=== Data ===

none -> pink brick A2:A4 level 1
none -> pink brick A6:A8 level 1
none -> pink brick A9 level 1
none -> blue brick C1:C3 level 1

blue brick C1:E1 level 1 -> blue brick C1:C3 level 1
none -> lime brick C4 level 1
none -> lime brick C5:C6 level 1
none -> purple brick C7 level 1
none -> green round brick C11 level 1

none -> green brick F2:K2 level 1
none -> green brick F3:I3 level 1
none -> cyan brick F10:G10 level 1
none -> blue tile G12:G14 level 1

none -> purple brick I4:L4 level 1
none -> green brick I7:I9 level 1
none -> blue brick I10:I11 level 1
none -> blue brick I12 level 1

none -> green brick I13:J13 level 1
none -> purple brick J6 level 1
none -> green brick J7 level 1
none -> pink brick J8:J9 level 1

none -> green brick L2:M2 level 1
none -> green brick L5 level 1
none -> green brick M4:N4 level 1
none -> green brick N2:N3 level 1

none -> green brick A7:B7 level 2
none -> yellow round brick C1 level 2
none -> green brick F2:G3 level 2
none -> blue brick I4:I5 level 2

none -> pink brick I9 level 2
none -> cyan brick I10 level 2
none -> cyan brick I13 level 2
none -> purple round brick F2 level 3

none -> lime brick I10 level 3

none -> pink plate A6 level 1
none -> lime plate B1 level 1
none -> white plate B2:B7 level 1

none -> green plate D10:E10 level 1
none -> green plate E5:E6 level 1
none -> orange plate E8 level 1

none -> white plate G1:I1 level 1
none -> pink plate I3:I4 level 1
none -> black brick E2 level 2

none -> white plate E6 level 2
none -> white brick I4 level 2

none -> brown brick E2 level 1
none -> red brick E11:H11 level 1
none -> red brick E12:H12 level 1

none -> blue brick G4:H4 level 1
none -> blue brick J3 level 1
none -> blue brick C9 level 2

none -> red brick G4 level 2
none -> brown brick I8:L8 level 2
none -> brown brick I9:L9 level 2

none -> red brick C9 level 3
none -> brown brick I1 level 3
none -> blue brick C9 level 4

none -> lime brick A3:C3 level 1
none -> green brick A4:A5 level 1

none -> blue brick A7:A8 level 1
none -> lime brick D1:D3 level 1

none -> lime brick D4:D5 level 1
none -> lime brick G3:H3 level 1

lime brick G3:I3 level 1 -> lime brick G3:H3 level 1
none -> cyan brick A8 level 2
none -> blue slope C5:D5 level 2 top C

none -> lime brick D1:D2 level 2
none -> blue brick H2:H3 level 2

===

→ Exercise requirements: Starting at the line with "none -> lime brick D1:D2 level 2", copy every line down to the last one above, exactly as written and with nothing else.

→ Your solution:
none -> lime brick D1:D2 level 2
none -> blue brick H2:H3 level 2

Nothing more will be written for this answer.